*YOUR GOAL*: Exclude the pictures. Transcribe, exactly as written, the lines from the one with "BUZZER: KY-006 -> YL-44" through the end of the entries below.

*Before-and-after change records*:
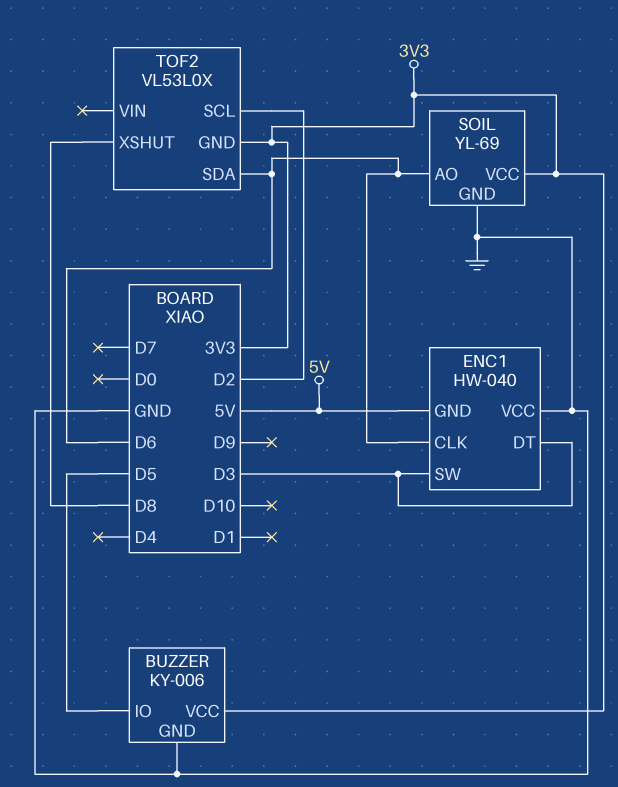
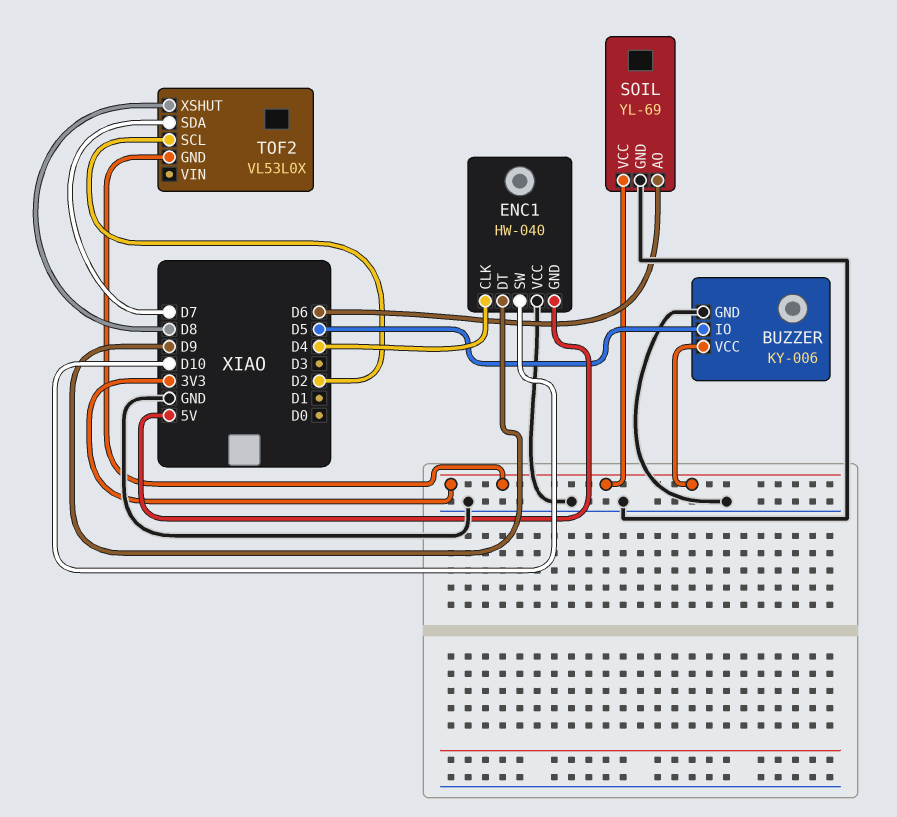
ENC1 pin CLK: D6 -> D4
ENC1 pin DT: D3 -> D9
ENC1 pin SW: D3 -> D10
TOF2 pin SDA: D6 -> D7

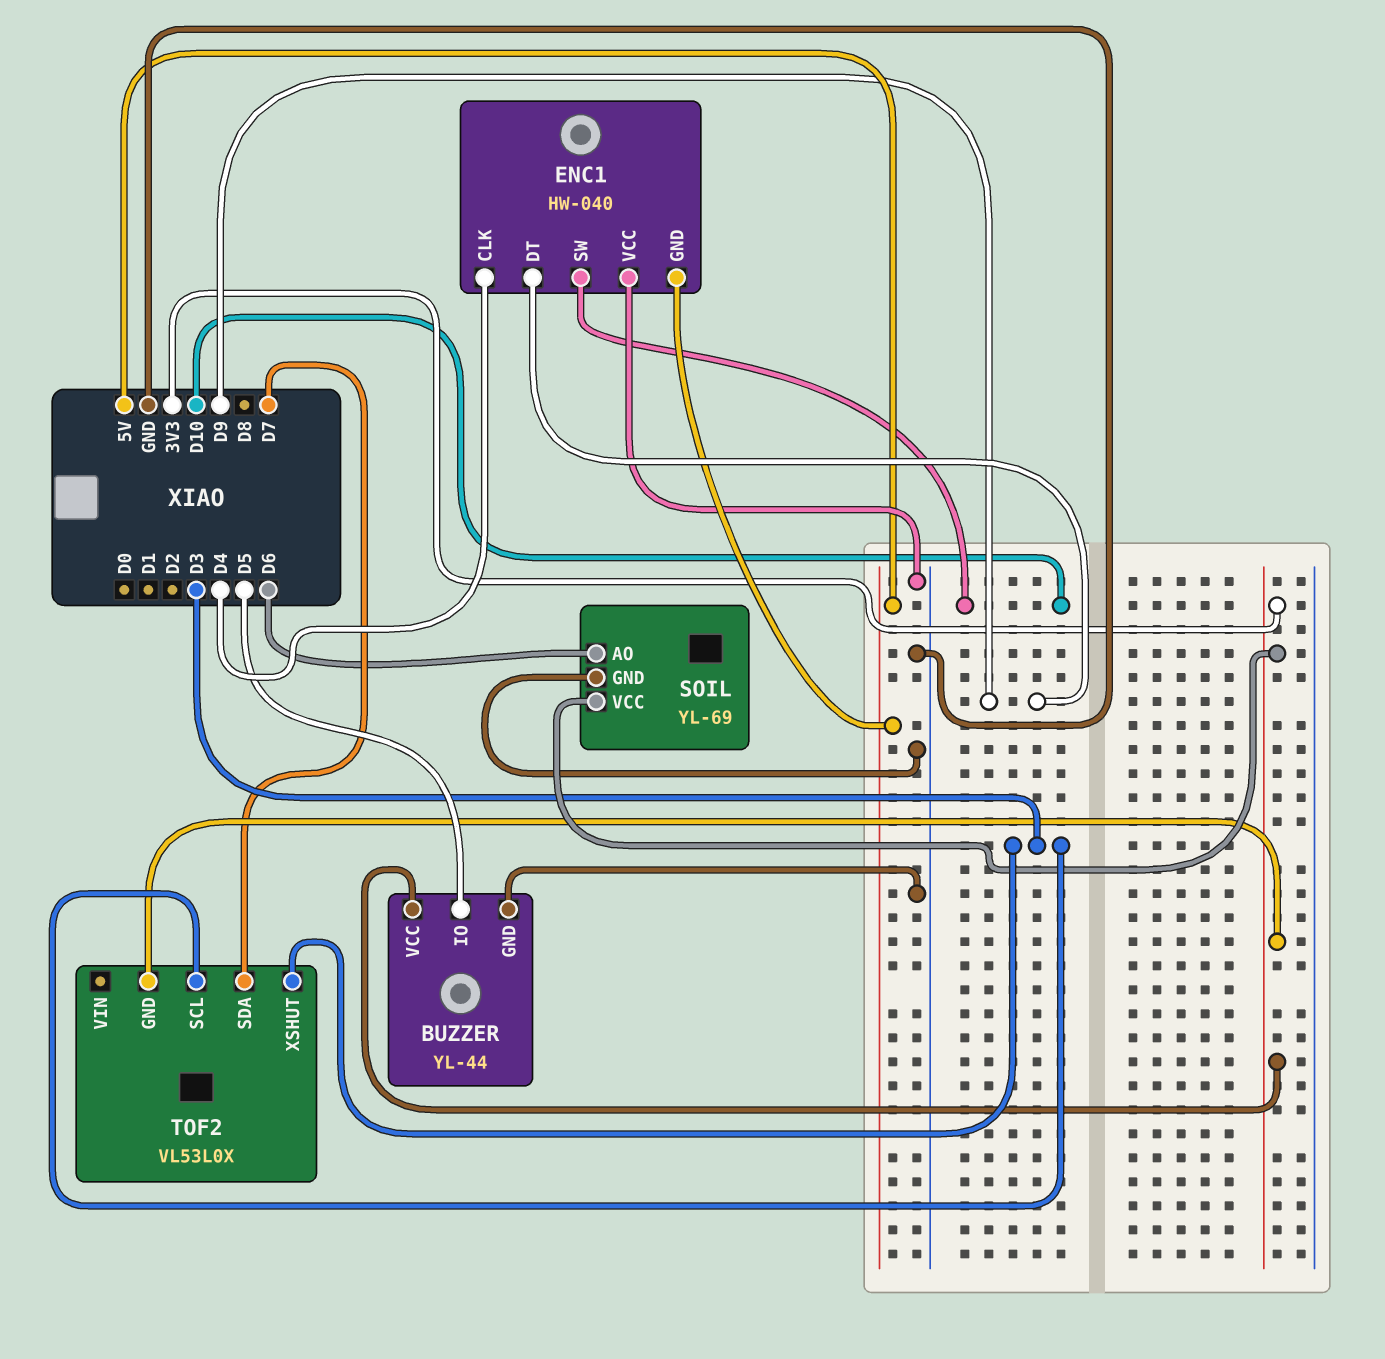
BUZZER: KY-006 -> YL-44
TOF2 pin SCL: D2 -> D3
TOF2 pin XSHUT: D8 -> D3

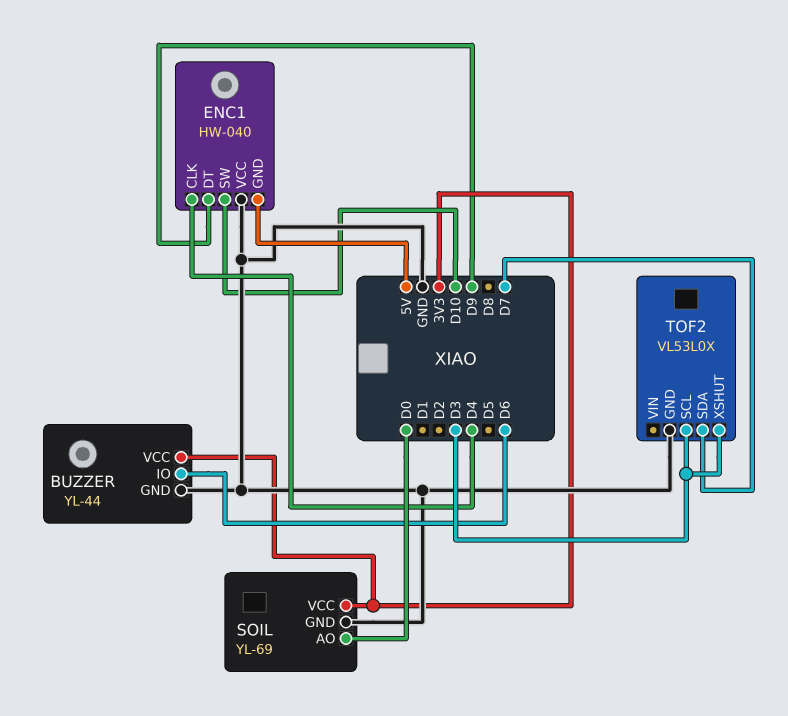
BUZZER pin IO: D5 -> D6
SOIL pin AO: D6 -> D0
TOF2 pin GND: 3V3 -> GND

*SOLUTION FOR THIS TASK*:
BUZZER: KY-006 -> YL-44
TOF2 pin SCL: D2 -> D3
TOF2 pin XSHUT: D8 -> D3

BUZZER pin IO: D5 -> D6
SOIL pin AO: D6 -> D0
TOF2 pin GND: 3V3 -> GND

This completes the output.